▶ _INSTRUCTIONS TO FOLLOW_
Retype all data exactly as given. Pictures should not be retyped.

▶ _RECORDS TO USE_
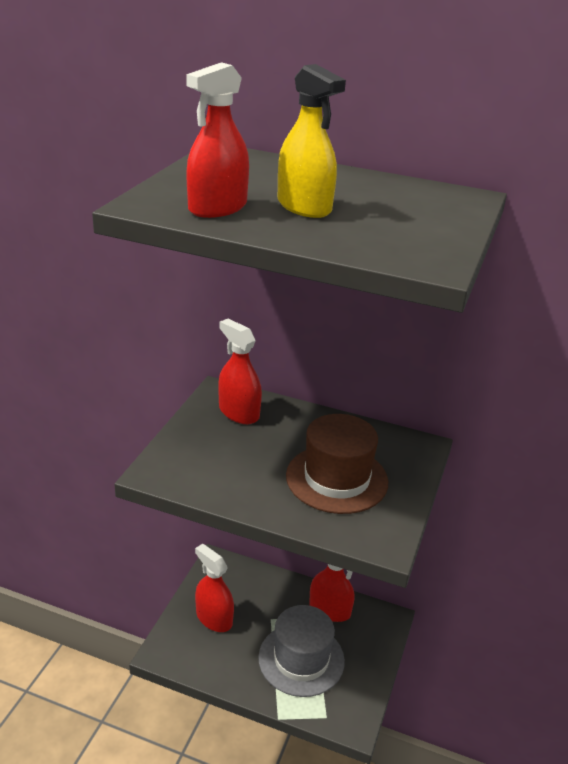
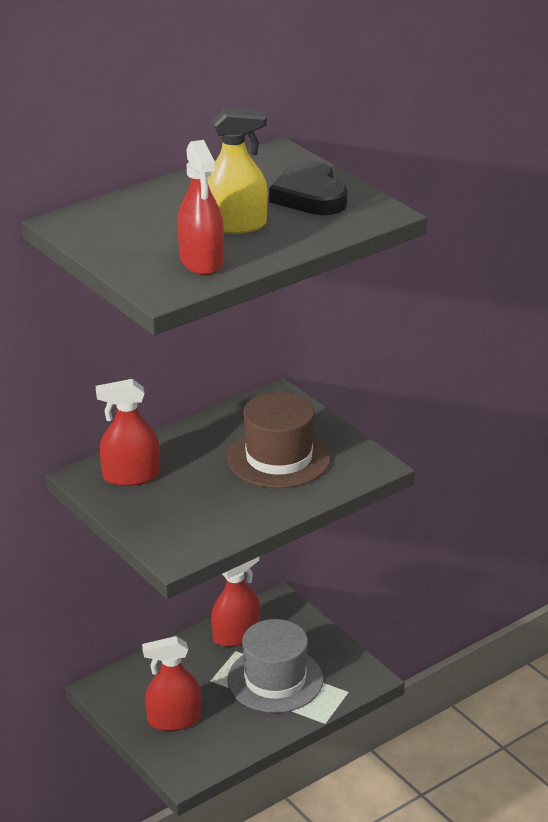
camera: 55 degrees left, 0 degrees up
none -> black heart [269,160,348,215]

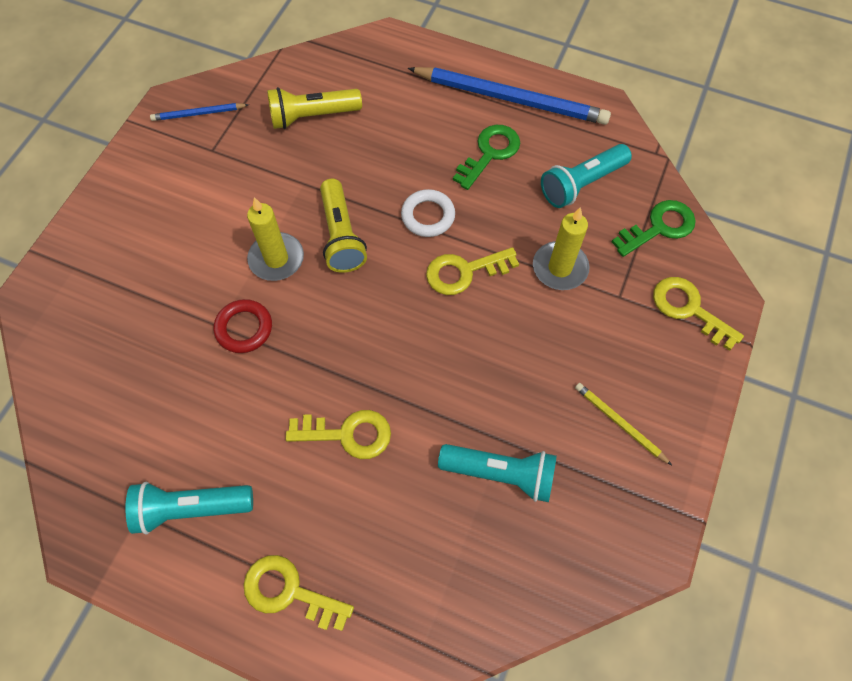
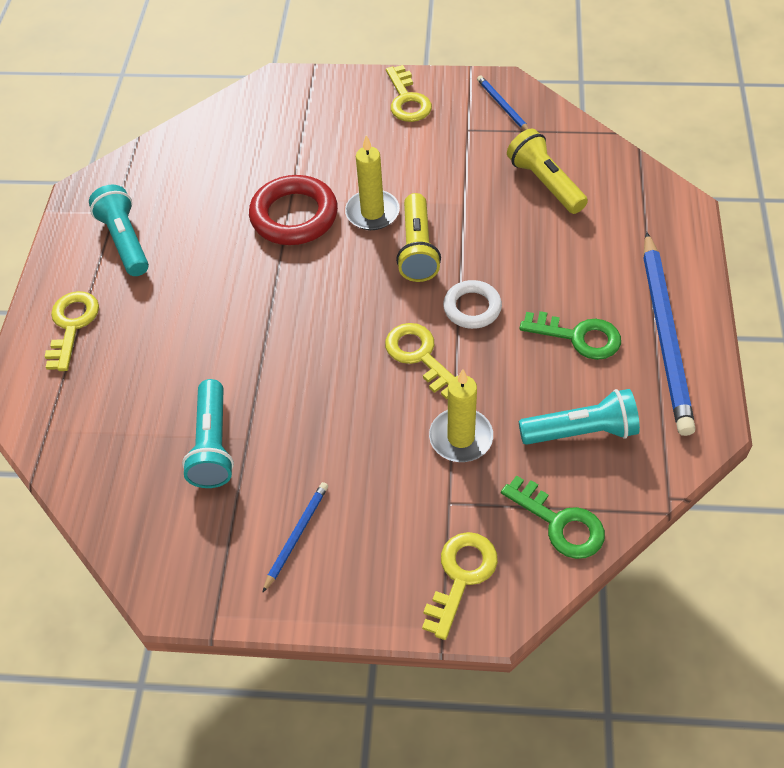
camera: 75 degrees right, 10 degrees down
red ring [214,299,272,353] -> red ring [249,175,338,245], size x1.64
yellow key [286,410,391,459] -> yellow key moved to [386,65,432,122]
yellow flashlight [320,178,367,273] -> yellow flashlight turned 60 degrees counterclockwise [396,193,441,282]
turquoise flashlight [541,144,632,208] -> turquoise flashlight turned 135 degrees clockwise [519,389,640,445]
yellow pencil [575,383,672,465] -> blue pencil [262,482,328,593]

▶ _RESPONSE TO THE EXERCISE_
camera: 55 degrees left, 0 degrees up
none -> black heart [269,160,348,215]

camera: 75 degrees right, 10 degrees down
red ring [214,299,272,353] -> red ring [249,175,338,245], size x1.64
yellow key [286,410,391,459] -> yellow key moved to [386,65,432,122]
yellow flashlight [320,178,367,273] -> yellow flashlight turned 60 degrees counterclockwise [396,193,441,282]
turquoise flashlight [541,144,632,208] -> turquoise flashlight turned 135 degrees clockwise [519,389,640,445]
yellow pencil [575,383,672,465] -> blue pencil [262,482,328,593]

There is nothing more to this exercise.